▶ **WHAT IS ASKED**
Please rewrite the lines in every entry below, replacing "counterclockwise" with "anticlockwise" and leaving everything else unchanged. Omit the pictures from your answer.

▶ **RECORDS TO PROCESS**
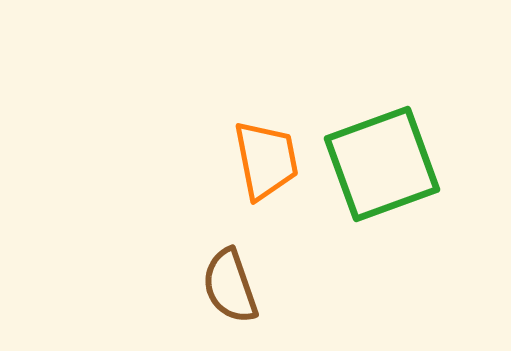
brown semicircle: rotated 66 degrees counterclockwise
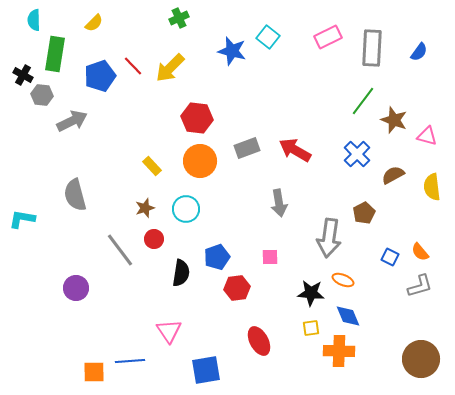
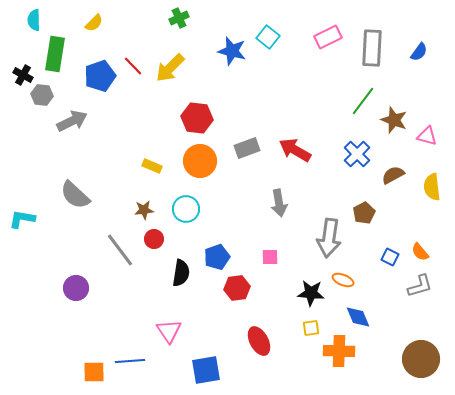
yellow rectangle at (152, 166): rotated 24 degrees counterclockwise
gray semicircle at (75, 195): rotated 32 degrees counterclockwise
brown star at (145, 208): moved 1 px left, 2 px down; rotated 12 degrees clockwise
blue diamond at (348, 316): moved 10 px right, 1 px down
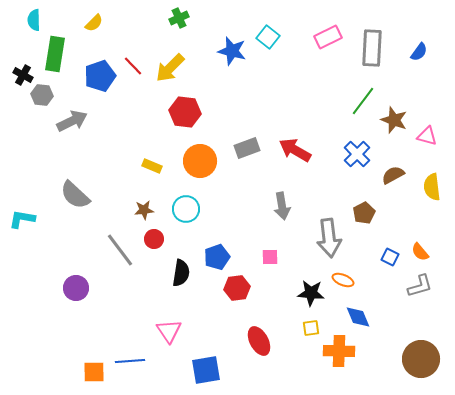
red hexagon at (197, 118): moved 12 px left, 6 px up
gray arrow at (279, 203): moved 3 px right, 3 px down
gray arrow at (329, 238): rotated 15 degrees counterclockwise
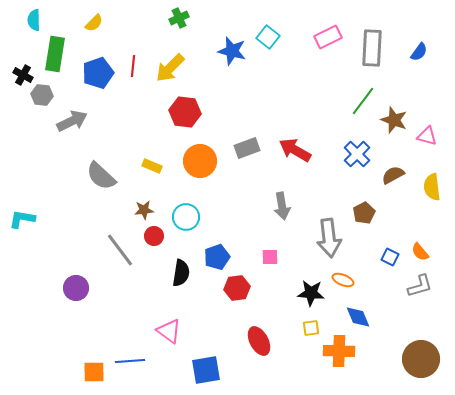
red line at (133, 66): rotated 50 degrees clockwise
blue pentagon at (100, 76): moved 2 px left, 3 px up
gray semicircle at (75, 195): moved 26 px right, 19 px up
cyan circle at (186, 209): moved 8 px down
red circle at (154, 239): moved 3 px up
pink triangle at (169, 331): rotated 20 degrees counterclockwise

▶ **ANSWER TO THIS EXERCISE**
brown semicircle: rotated 66 degrees anticlockwise
yellow rectangle at (152, 166): rotated 24 degrees anticlockwise
gray semicircle at (75, 195): rotated 32 degrees anticlockwise
brown star at (145, 208): moved 1 px left, 2 px down; rotated 12 degrees clockwise
blue diamond at (348, 316): moved 10 px right, 1 px down
red hexagon at (197, 118): moved 12 px left, 6 px up
gray arrow at (279, 203): moved 3 px right, 3 px down
gray arrow at (329, 238): rotated 15 degrees anticlockwise
red line at (133, 66): rotated 50 degrees clockwise
blue pentagon at (100, 76): moved 2 px left, 3 px up
gray semicircle at (75, 195): moved 26 px right, 19 px up
cyan circle at (186, 209): moved 8 px down
red circle at (154, 239): moved 3 px up
pink triangle at (169, 331): rotated 20 degrees anticlockwise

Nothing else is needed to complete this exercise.